**THE INPUT:**

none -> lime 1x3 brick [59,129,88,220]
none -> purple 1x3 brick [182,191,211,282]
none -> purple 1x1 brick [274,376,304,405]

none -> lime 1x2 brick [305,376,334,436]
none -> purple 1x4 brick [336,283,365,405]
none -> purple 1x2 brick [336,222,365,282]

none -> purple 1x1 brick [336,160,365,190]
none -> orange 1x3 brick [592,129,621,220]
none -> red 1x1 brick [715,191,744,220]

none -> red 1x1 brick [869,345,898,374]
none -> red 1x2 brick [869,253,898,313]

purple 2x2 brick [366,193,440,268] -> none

**WHAT THE TASK REQUIRES:** Give back, word for word, the lines from the one with "none -> lime 1x2 brick [305,376,334,436]" through the last line of the entries, both included, and no other line.

**RESPONSE TO THE EXERCISE:**
none -> lime 1x2 brick [305,376,334,436]
none -> purple 1x4 brick [336,283,365,405]
none -> purple 1x2 brick [336,222,365,282]

none -> purple 1x1 brick [336,160,365,190]
none -> orange 1x3 brick [592,129,621,220]
none -> red 1x1 brick [715,191,744,220]

none -> red 1x1 brick [869,345,898,374]
none -> red 1x2 brick [869,253,898,313]

purple 2x2 brick [366,193,440,268] -> none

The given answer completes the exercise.